**Task data:**
+++

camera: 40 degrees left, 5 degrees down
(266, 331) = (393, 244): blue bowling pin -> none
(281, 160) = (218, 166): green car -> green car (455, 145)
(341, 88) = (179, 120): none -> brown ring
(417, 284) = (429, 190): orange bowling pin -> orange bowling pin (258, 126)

+++

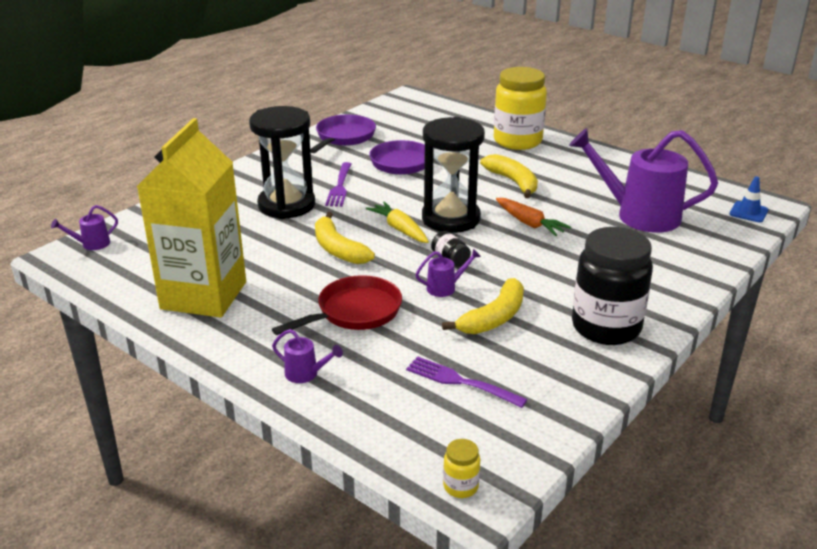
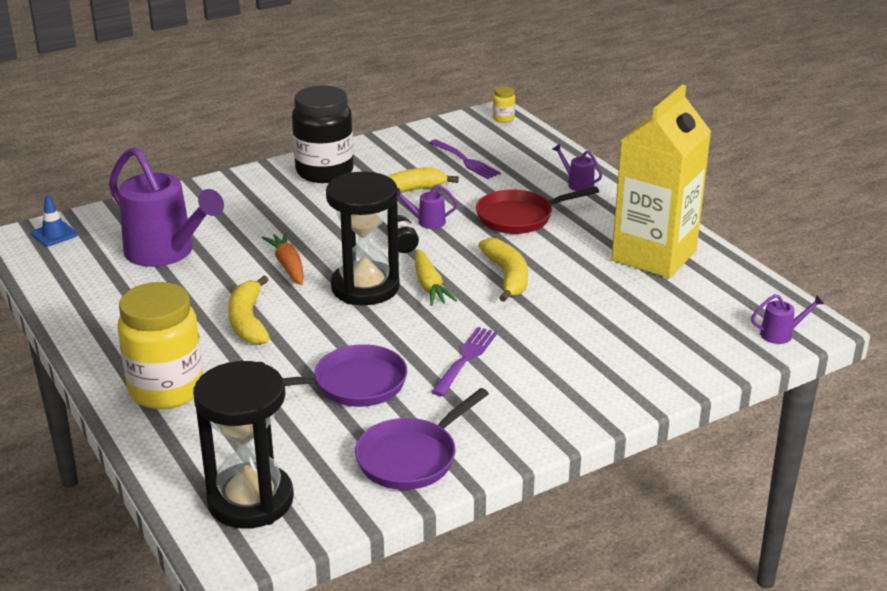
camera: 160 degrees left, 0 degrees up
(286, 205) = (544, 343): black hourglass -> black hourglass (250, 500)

+++

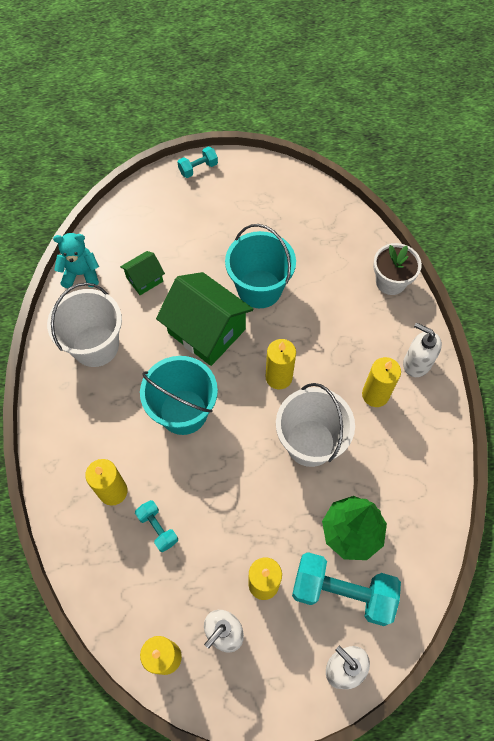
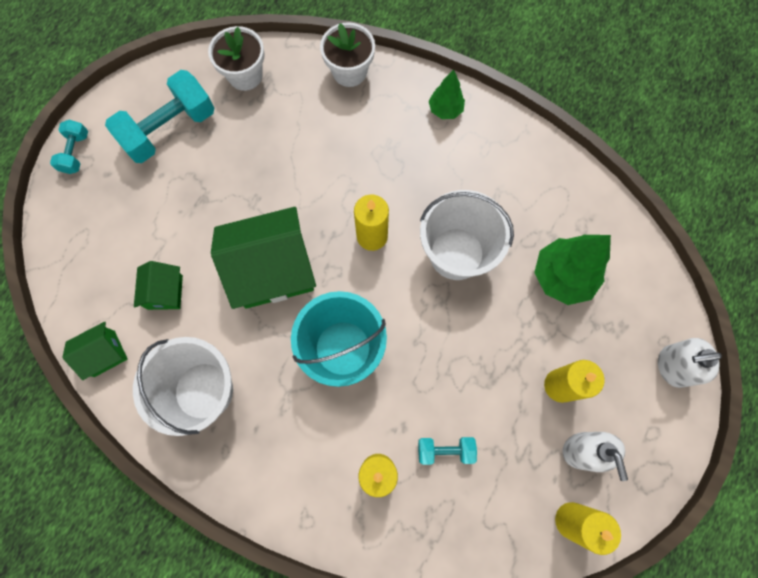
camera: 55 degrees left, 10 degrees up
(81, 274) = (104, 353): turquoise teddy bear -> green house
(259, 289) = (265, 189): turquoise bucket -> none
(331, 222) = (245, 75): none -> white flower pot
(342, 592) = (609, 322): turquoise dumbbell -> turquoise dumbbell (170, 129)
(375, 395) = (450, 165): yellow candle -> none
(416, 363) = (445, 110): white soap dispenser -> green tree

+++

**Work request:** Output the lines above exactly, but only those between the line holding "camera: 160 degrees left, 0 degrees up" and the line holding "(286, 205) = (544, 343): black", inclusive.

**Your response:**
camera: 160 degrees left, 0 degrees up
(286, 205) = (544, 343): black hourglass -> black hourglass (250, 500)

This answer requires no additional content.